§ Activity: Reproduce only the lines from the one containing "D2: none -> LED (A N33, K IC1/PD1)" through the end of the data, exactly as they stand.

Records contained in a dataset
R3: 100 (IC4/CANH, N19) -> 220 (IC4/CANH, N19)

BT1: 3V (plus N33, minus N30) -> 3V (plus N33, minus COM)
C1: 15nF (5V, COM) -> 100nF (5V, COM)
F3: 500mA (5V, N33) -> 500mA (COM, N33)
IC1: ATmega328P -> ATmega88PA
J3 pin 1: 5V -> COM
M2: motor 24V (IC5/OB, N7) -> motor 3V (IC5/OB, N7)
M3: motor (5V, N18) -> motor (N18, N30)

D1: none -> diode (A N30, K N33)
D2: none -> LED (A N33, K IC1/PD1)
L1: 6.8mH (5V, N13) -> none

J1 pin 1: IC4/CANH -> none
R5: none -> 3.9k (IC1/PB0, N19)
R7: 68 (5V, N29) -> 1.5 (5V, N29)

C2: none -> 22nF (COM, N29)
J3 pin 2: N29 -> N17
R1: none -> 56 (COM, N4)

§ Result for this exercise:
D2: none -> LED (A N33, K IC1/PD1)
L1: 6.8mH (5V, N13) -> none

J1 pin 1: IC4/CANH -> none
R5: none -> 3.9k (IC1/PB0, N19)
R7: 68 (5V, N29) -> 1.5 (5V, N29)

C2: none -> 22nF (COM, N29)
J3 pin 2: N29 -> N17
R1: none -> 56 (COM, N4)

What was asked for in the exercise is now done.